● **WORK REQUEST**: An exact transcript of the records is what this task asks for.
• • • • •
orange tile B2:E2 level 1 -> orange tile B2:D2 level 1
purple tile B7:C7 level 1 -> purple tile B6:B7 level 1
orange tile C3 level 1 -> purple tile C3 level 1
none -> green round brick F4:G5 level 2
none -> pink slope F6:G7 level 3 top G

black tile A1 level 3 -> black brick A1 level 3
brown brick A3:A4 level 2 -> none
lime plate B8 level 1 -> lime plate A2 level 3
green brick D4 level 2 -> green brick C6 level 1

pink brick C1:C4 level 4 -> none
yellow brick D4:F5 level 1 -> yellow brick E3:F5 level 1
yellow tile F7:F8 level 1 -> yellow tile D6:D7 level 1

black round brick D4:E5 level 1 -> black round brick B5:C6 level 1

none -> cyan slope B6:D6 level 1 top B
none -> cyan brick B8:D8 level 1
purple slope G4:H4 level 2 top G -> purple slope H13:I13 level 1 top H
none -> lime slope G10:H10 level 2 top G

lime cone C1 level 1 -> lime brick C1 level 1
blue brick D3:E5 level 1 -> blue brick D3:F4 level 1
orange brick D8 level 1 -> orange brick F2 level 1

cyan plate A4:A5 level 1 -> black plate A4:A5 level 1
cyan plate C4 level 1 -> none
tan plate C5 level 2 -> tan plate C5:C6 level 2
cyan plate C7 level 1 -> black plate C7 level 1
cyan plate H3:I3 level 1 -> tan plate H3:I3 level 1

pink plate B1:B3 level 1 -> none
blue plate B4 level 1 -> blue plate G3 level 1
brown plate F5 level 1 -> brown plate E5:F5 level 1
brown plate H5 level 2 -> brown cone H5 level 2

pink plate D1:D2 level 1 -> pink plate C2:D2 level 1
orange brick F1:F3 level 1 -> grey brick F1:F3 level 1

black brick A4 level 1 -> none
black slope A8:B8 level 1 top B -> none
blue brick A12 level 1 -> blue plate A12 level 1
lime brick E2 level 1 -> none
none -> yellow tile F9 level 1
• • • • •
● **SOLUTION**:
orange tile B2:E2 level 1 -> orange tile B2:D2 level 1
purple tile B7:C7 level 1 -> purple tile B6:B7 level 1
orange tile C3 level 1 -> purple tile C3 level 1
none -> green round brick F4:G5 level 2
none -> pink slope F6:G7 level 3 top G

black tile A1 level 3 -> black brick A1 level 3
brown brick A3:A4 level 2 -> none
lime plate B8 level 1 -> lime plate A2 level 3
green brick D4 level 2 -> green brick C6 level 1

pink brick C1:C4 level 4 -> none
yellow brick D4:F5 level 1 -> yellow brick E3:F5 level 1
yellow tile F7:F8 level 1 -> yellow tile D6:D7 level 1

black round brick D4:E5 level 1 -> black round brick B5:C6 level 1

none -> cyan slope B6:D6 level 1 top B
none -> cyan brick B8:D8 level 1
purple slope G4:H4 level 2 top G -> purple slope H13:I13 level 1 top H
none -> lime slope G10:H10 level 2 top G

lime cone C1 level 1 -> lime brick C1 level 1
blue brick D3:E5 level 1 -> blue brick D3:F4 level 1
orange brick D8 level 1 -> orange brick F2 level 1

cyan plate A4:A5 level 1 -> black plate A4:A5 level 1
cyan plate C4 level 1 -> none
tan plate C5 level 2 -> tan plate C5:C6 level 2
cyan plate C7 level 1 -> black plate C7 level 1
cyan plate H3:I3 level 1 -> tan plate H3:I3 level 1

pink plate B1:B3 level 1 -> none
blue plate B4 level 1 -> blue plate G3 level 1
brown plate F5 level 1 -> brown plate E5:F5 level 1
brown plate H5 level 2 -> brown cone H5 level 2

pink plate D1:D2 level 1 -> pink plate C2:D2 level 1
orange brick F1:F3 level 1 -> grey brick F1:F3 level 1

black brick A4 level 1 -> none
black slope A8:B8 level 1 top B -> none
blue brick A12 level 1 -> blue plate A12 level 1
lime brick E2 level 1 -> none
none -> yellow tile F9 level 1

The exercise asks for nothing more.